## TASK GOAL
Each record that follows is to be reproduced character for character, pictures excepted.

Data entries:
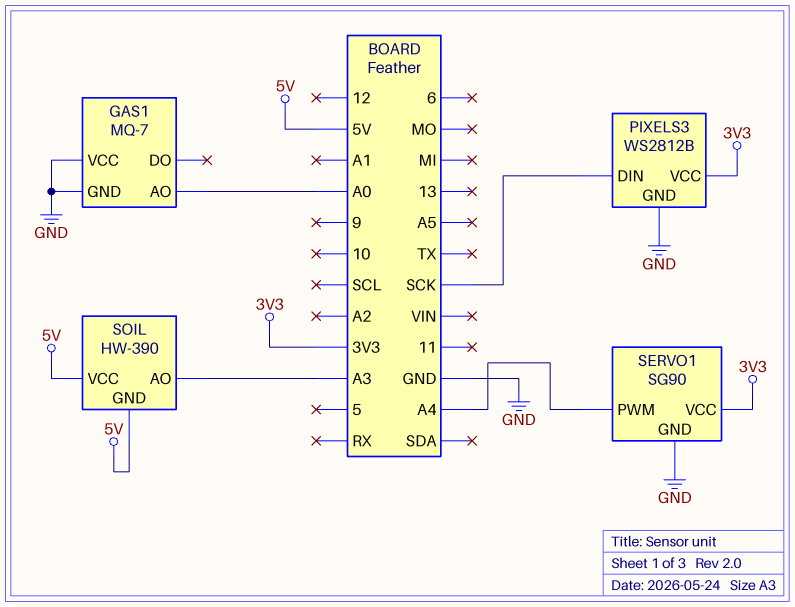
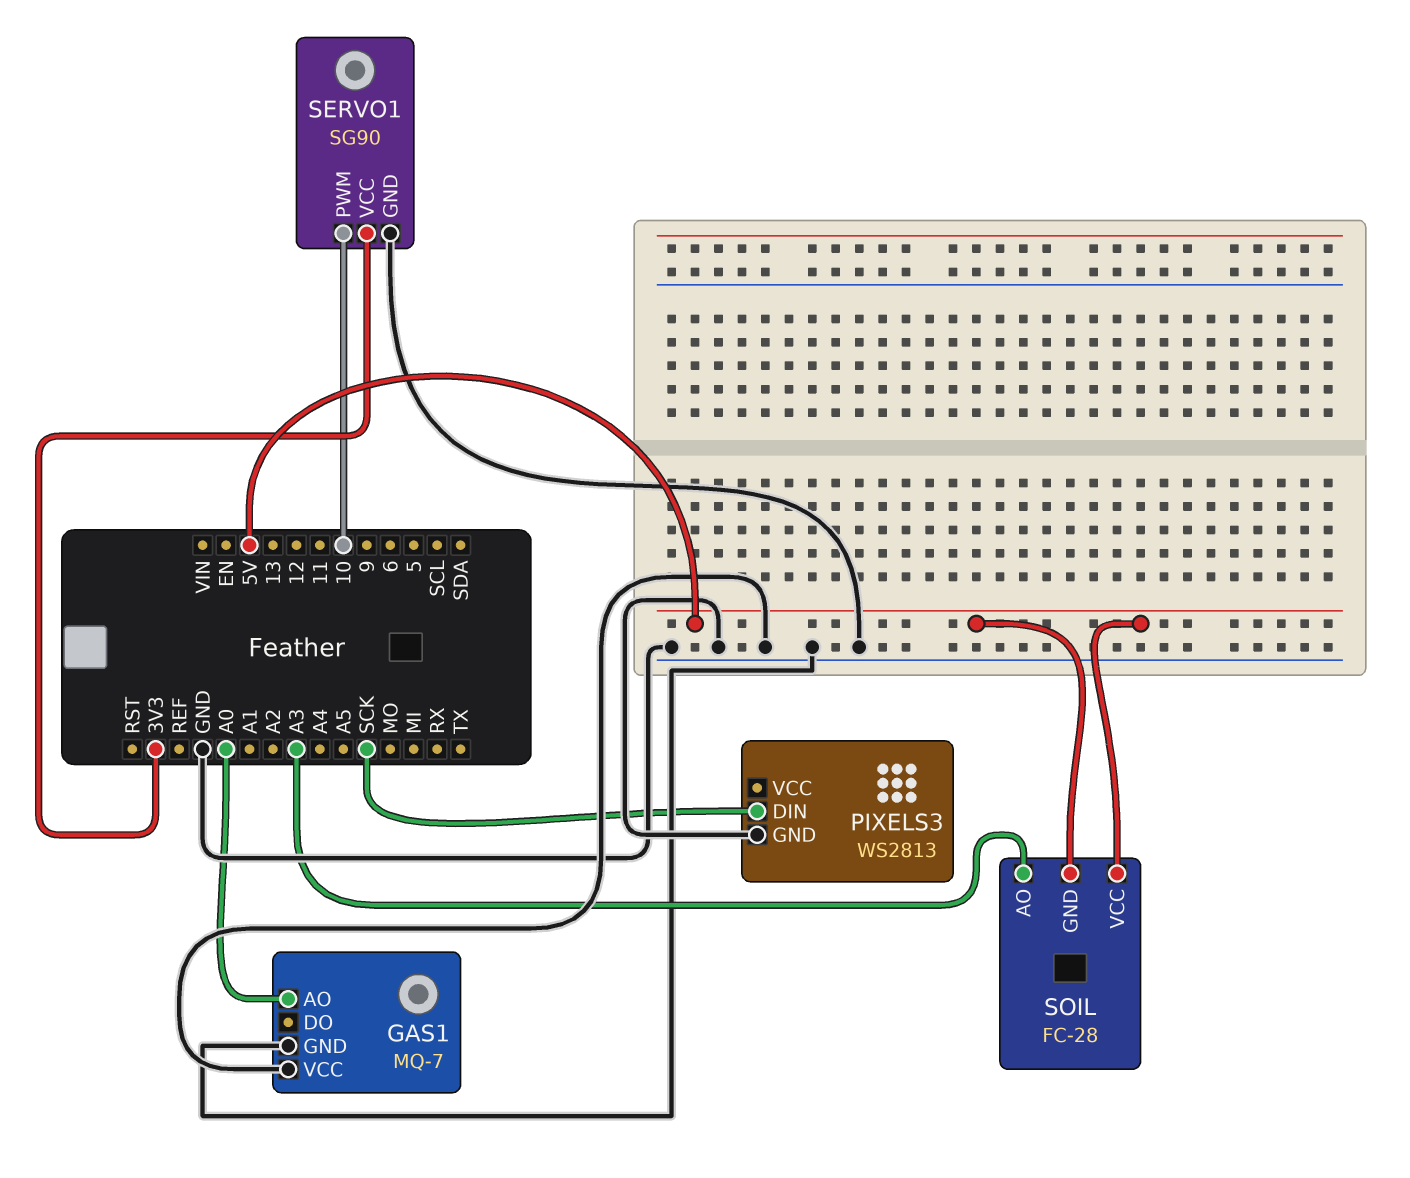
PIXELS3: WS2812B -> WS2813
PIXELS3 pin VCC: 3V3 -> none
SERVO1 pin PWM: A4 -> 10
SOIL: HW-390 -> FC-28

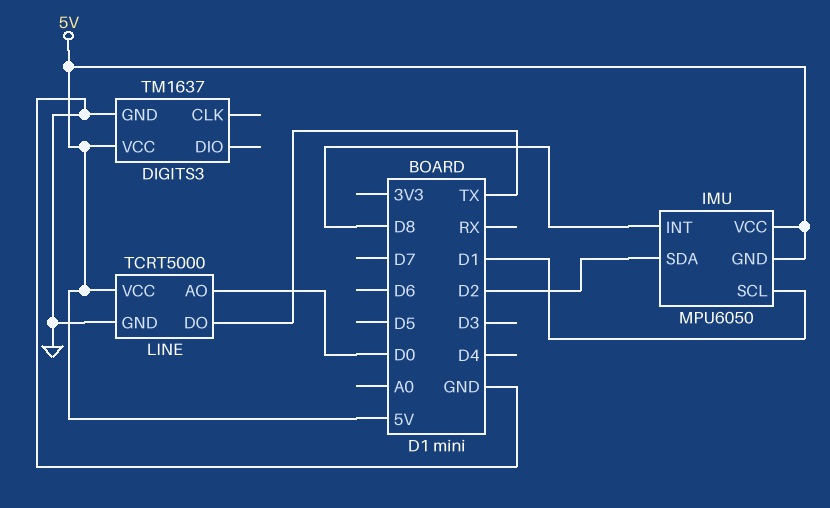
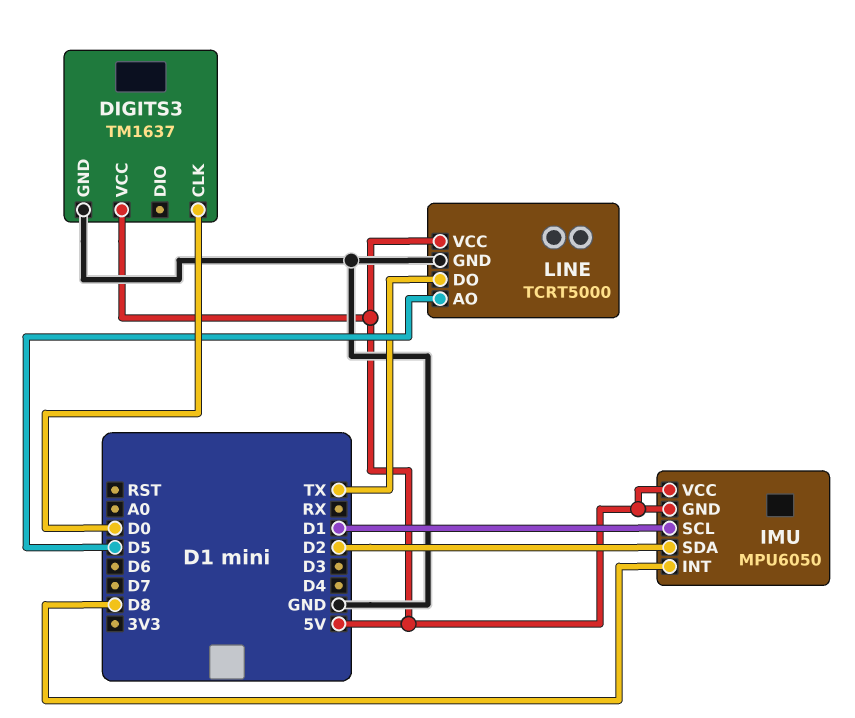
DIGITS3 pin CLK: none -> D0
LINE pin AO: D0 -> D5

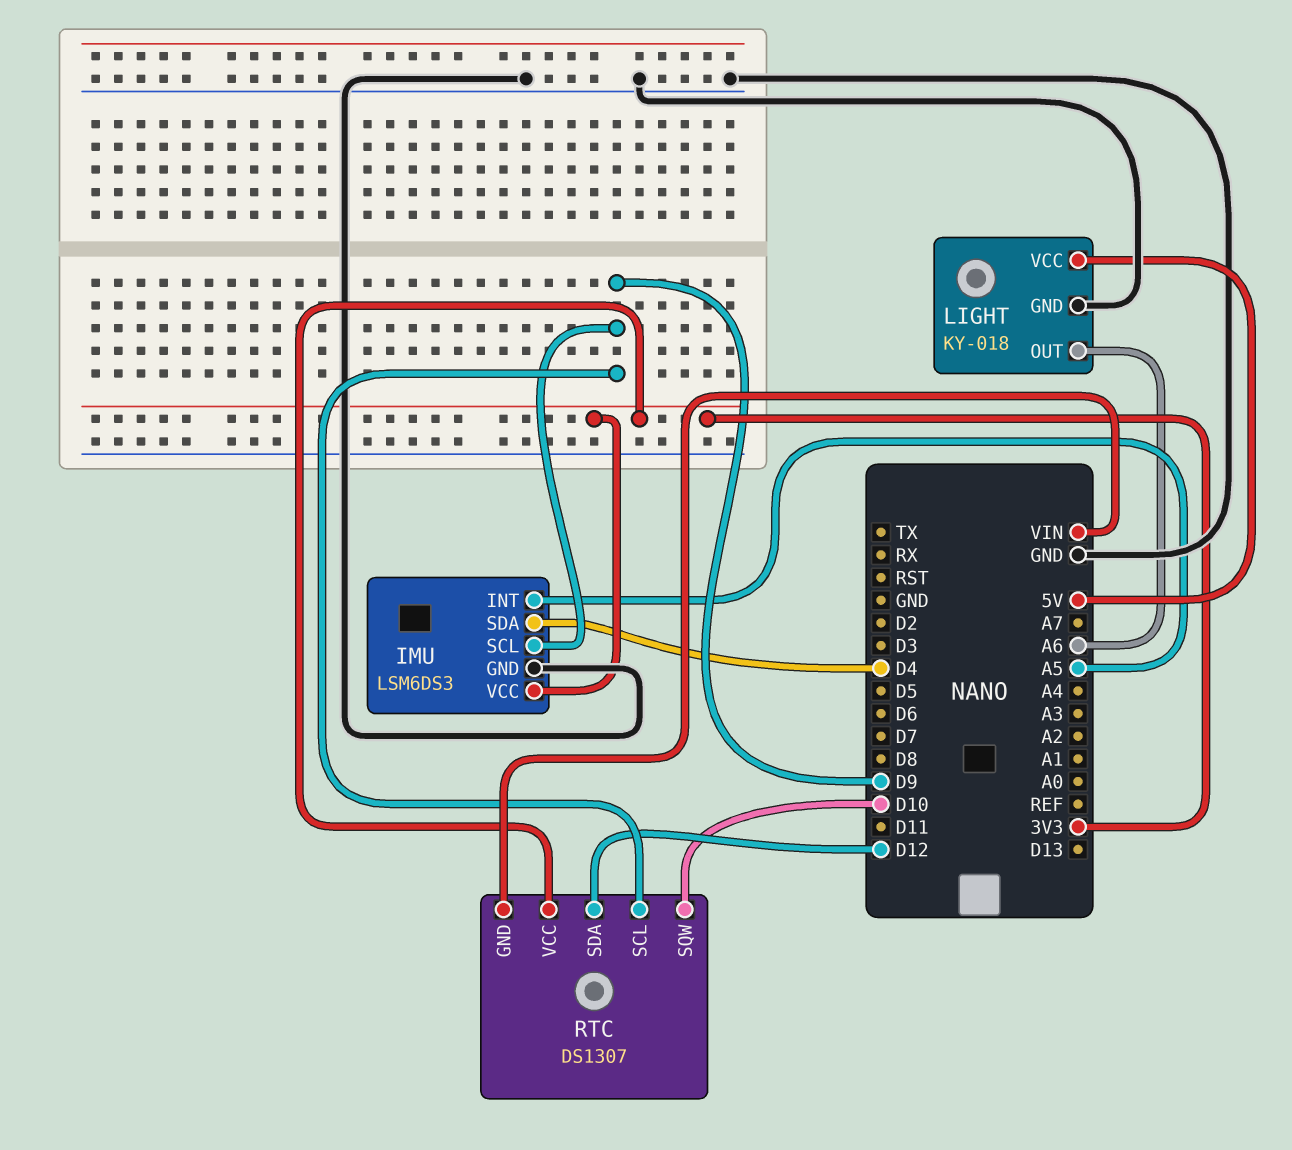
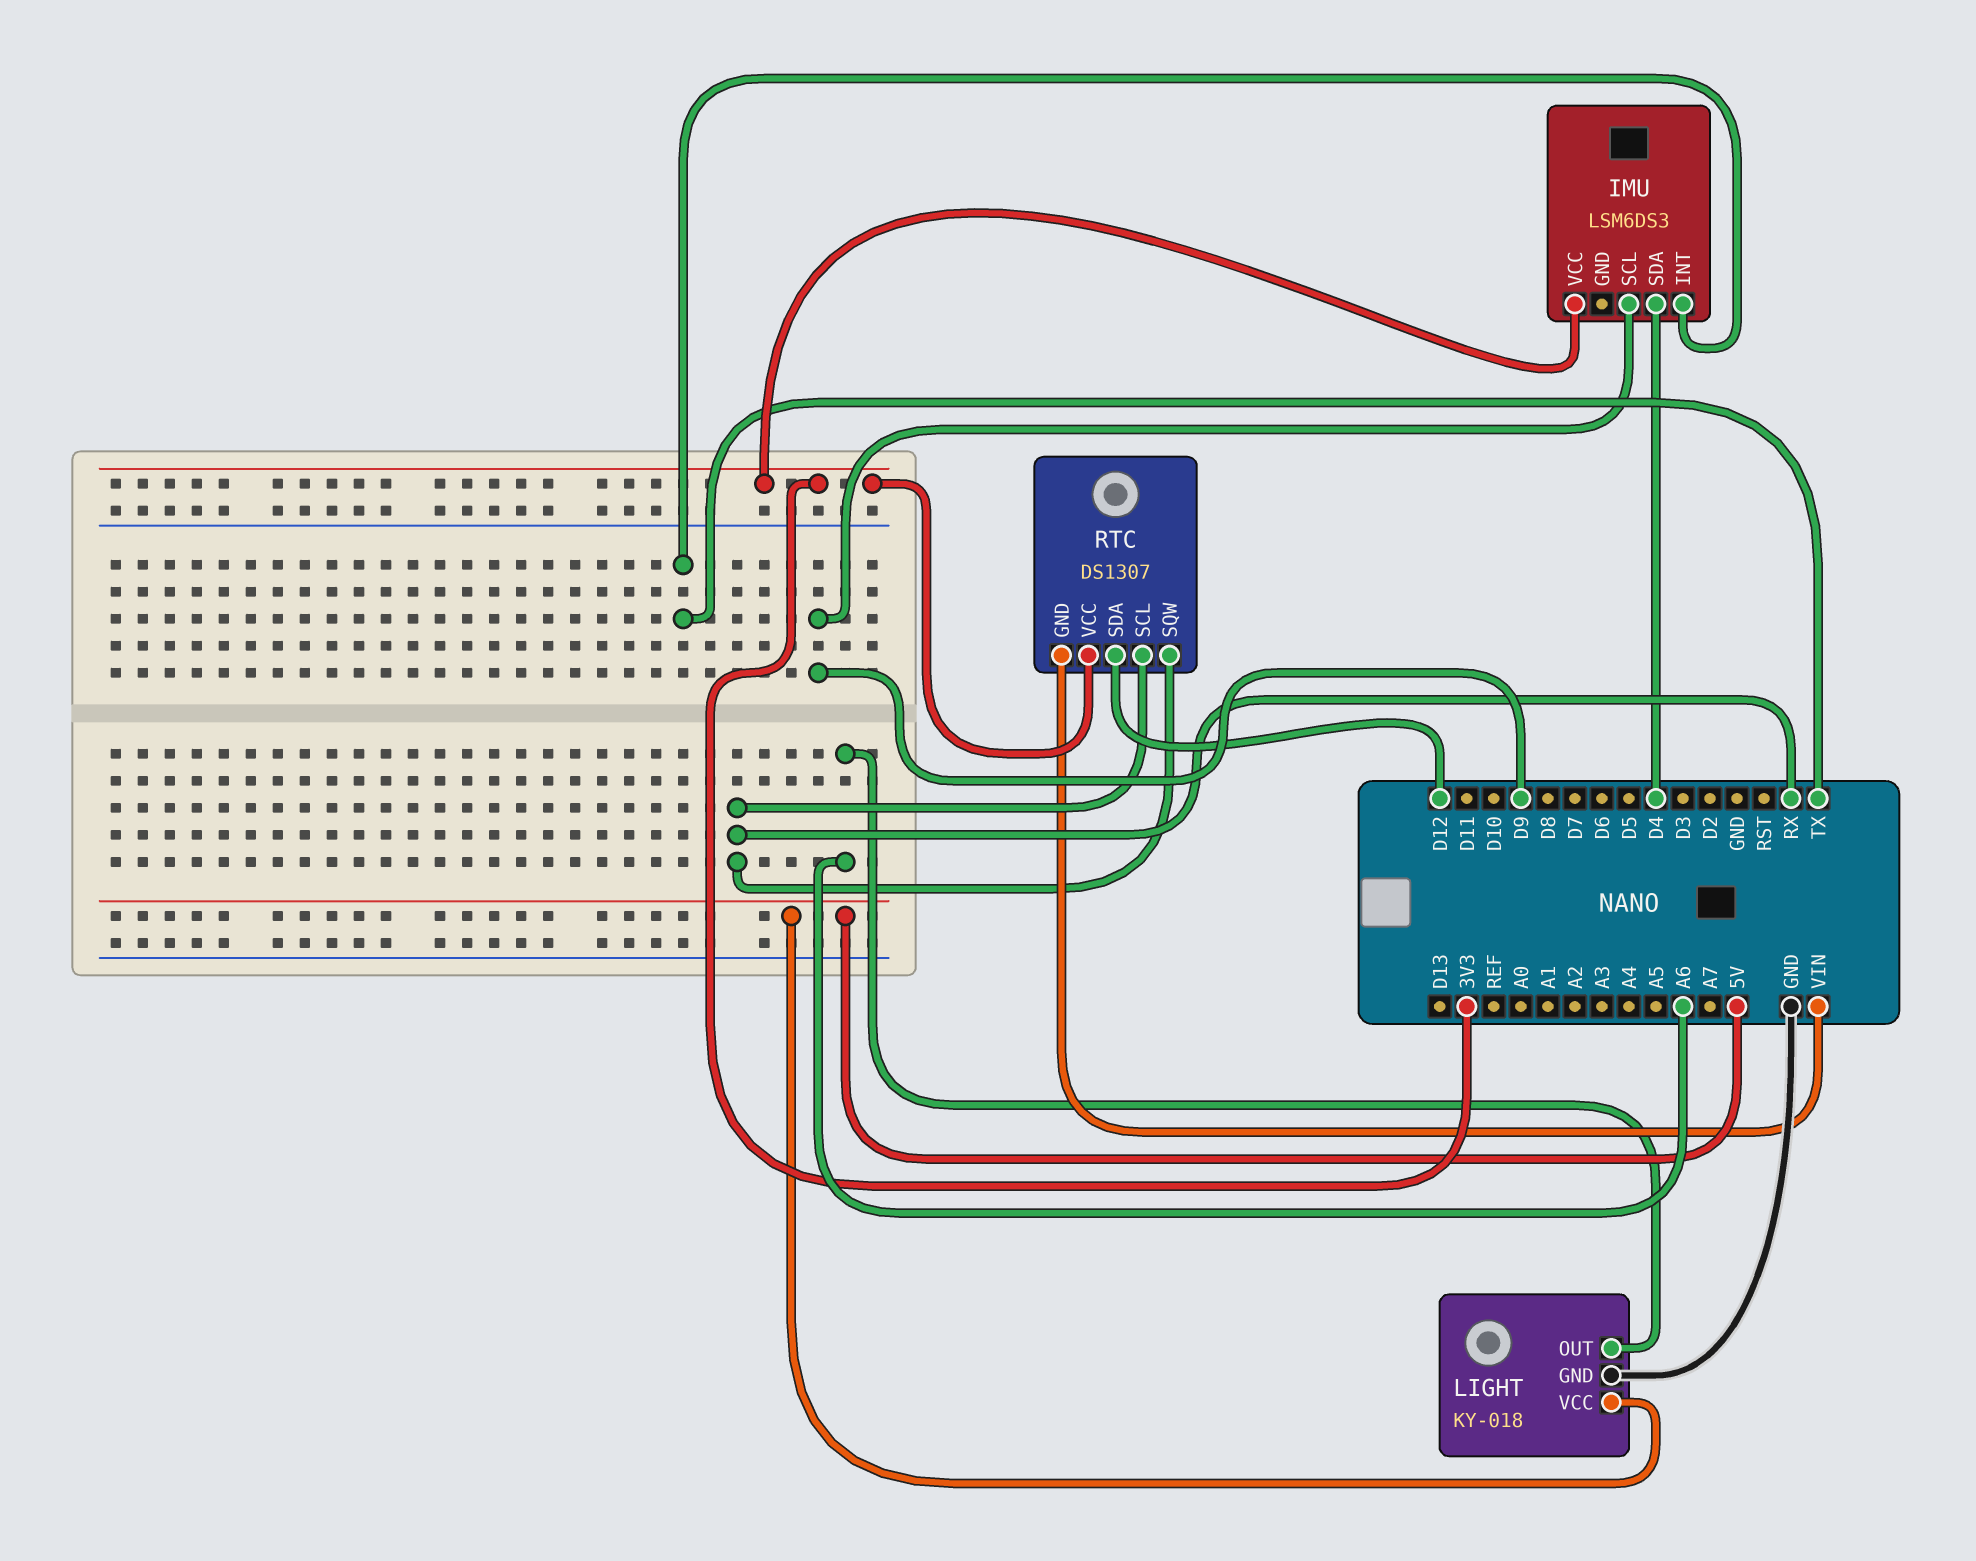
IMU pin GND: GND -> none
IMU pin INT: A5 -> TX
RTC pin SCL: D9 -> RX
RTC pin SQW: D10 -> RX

## SOLUTION FOR THIS TASK
PIXELS3: WS2812B -> WS2813
PIXELS3 pin VCC: 3V3 -> none
SERVO1 pin PWM: A4 -> 10
SOIL: HW-390 -> FC-28

DIGITS3 pin CLK: none -> D0
LINE pin AO: D0 -> D5

IMU pin GND: GND -> none
IMU pin INT: A5 -> TX
RTC pin SCL: D9 -> RX
RTC pin SQW: D10 -> RX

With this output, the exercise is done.